What you will do | Return every line of the records, exact and in full, until you have returned the line with "none -> red 1x2 brick [355,323,399,413]", and include none of the pictures.

Given records |
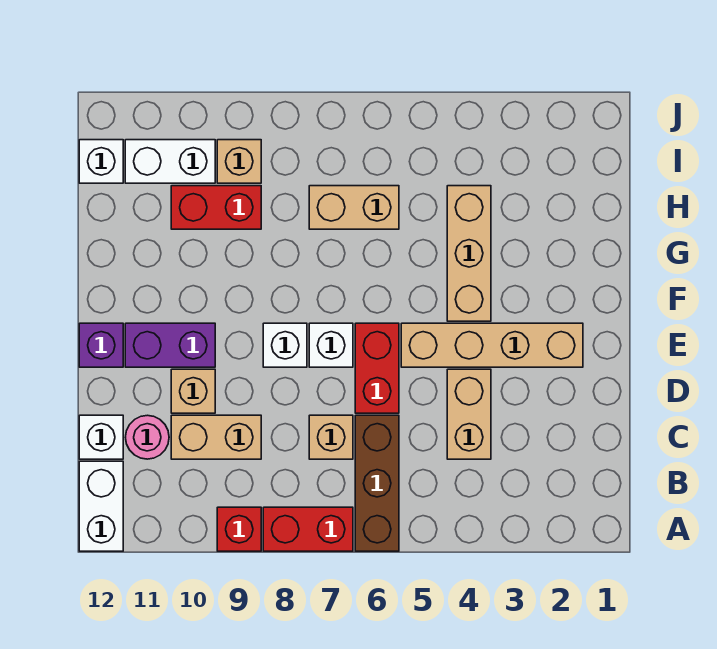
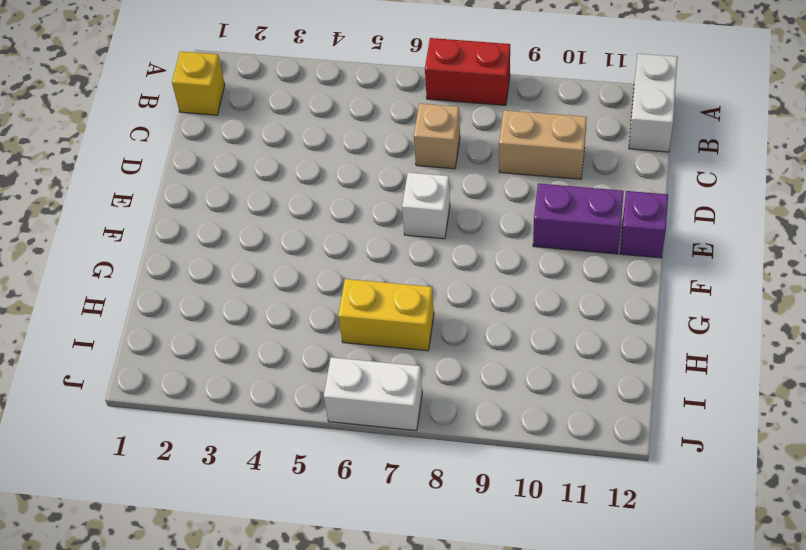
yellow 1x1 brick [172,51,225,115] -> none
yellow 1x2 brick [338,279,434,351] -> tan 1x2 brick [309,186,399,229]
white 1x2 brick [324,357,422,431] -> white 1x2 brick moved to [125,140,215,183]
none -> brown 1x3 brick [355,415,399,551]
none -> red 1x1 brick [217,507,261,551]
none -> tan 1x2 brick [447,369,491,459]

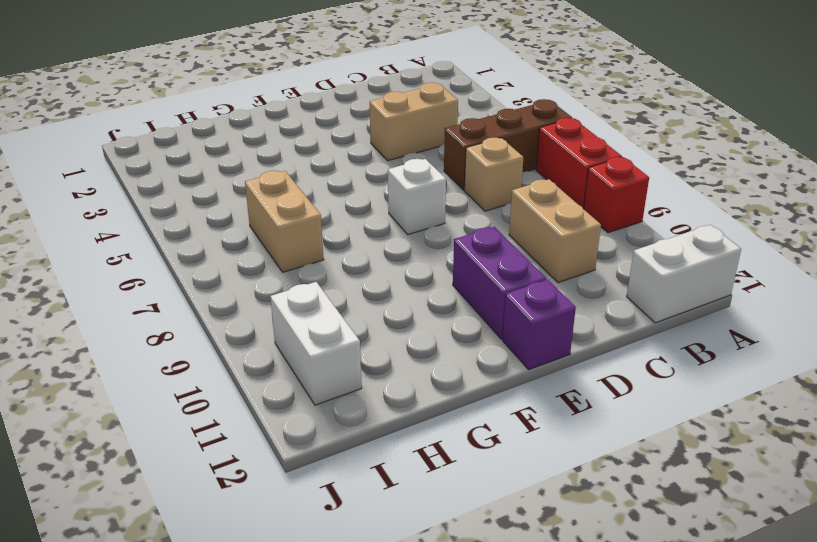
none -> pink 1x1 round brick [125,415,169,459]
none -> white 1x1 brick [79,415,123,459]
none -> red 1x2 brick [355,323,399,413]

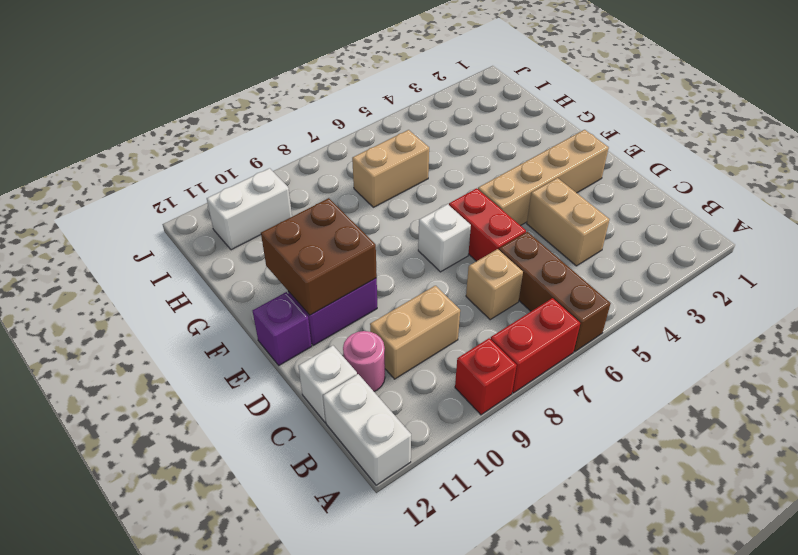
brown 2x2 brick [261,198,377,315] -> none
none -> tan 1x1 brick [171,369,215,413]
none -> white 1x1 brick [263,323,307,367]
none -> tan 1x3 brick [447,186,491,321]

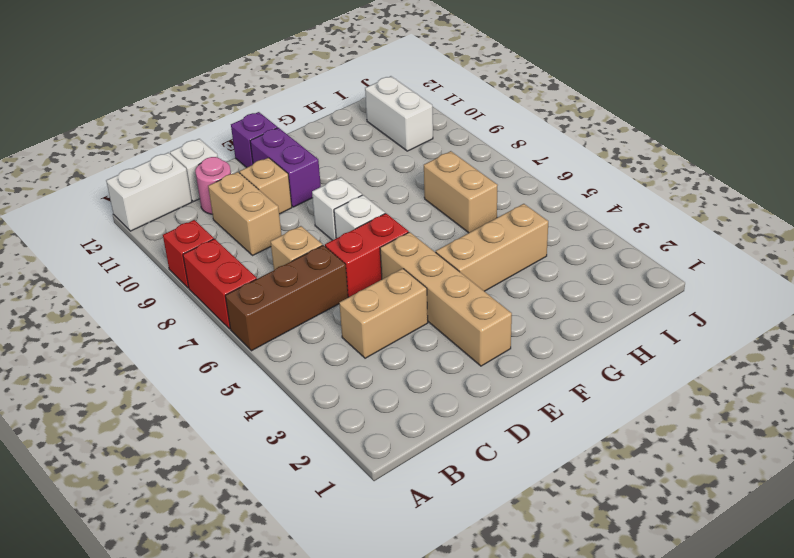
none -> red 1x2 brick [171,186,261,229]
none -> tan 1x1 brick [217,140,261,183]
none -> white 1x1 brick [79,140,123,183]

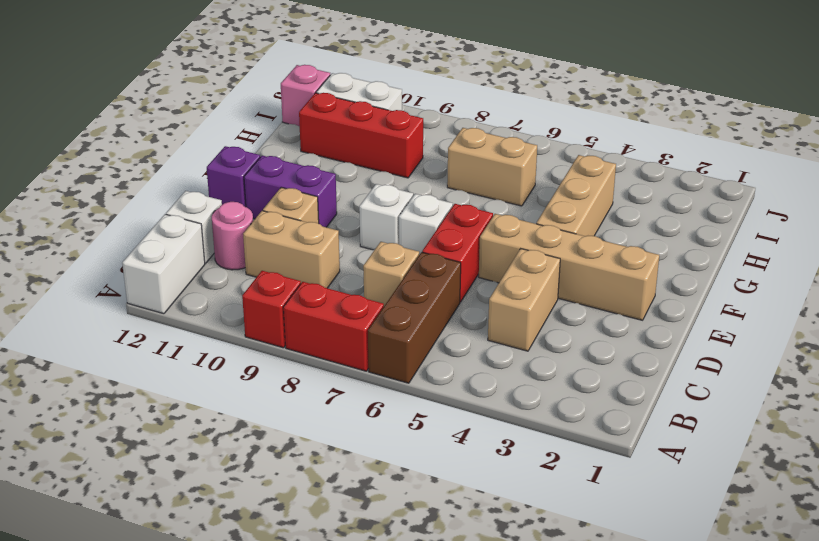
red 1x3 brick [299,93,423,178] -> red 1x2 brick [171,186,261,229]
pink 1x1 brick [281,65,330,126] -> white 1x1 brick [79,140,123,183]
none -> tan 1x1 brick [217,140,261,183]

Solved problem |
yellow 1x1 brick [172,51,225,115] -> none
yellow 1x2 brick [338,279,434,351] -> tan 1x2 brick [309,186,399,229]
white 1x2 brick [324,357,422,431] -> white 1x2 brick moved to [125,140,215,183]
none -> brown 1x3 brick [355,415,399,551]
none -> red 1x1 brick [217,507,261,551]
none -> tan 1x2 brick [447,369,491,459]

none -> pink 1x1 round brick [125,415,169,459]
none -> white 1x1 brick [79,415,123,459]
none -> red 1x2 brick [355,323,399,413]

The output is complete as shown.